* Data below
=======

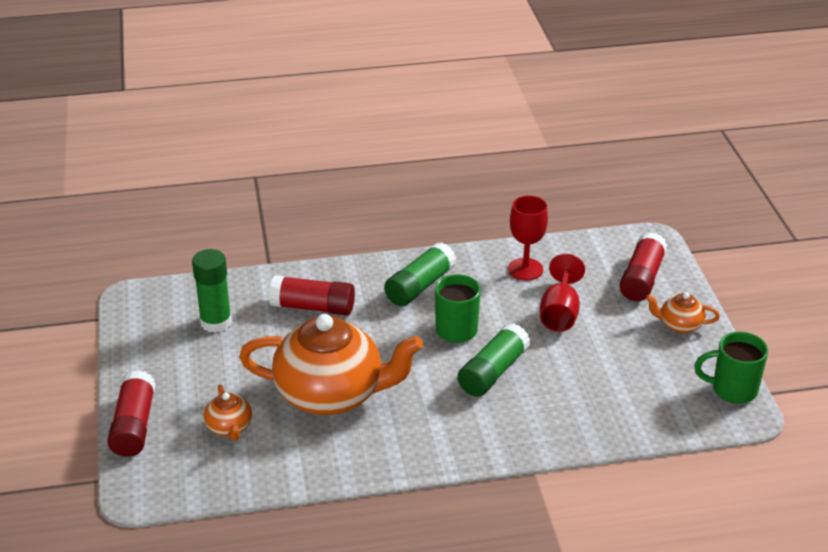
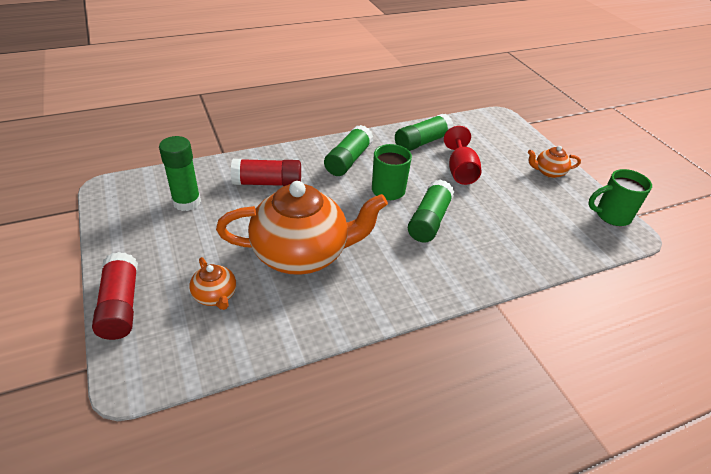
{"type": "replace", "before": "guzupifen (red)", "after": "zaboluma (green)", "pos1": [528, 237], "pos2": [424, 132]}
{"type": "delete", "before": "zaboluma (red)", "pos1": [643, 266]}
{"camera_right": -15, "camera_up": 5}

=======

* Work instructions
Every line above that includes the word "before" must appear in the answer.

* Exercise output
{"type": "replace", "before": "guzupifen (red)", "after": "zaboluma (green)", "pos1": [528, 237], "pos2": [424, 132]}
{"type": "delete", "before": "zaboluma (red)", "pos1": [643, 266]}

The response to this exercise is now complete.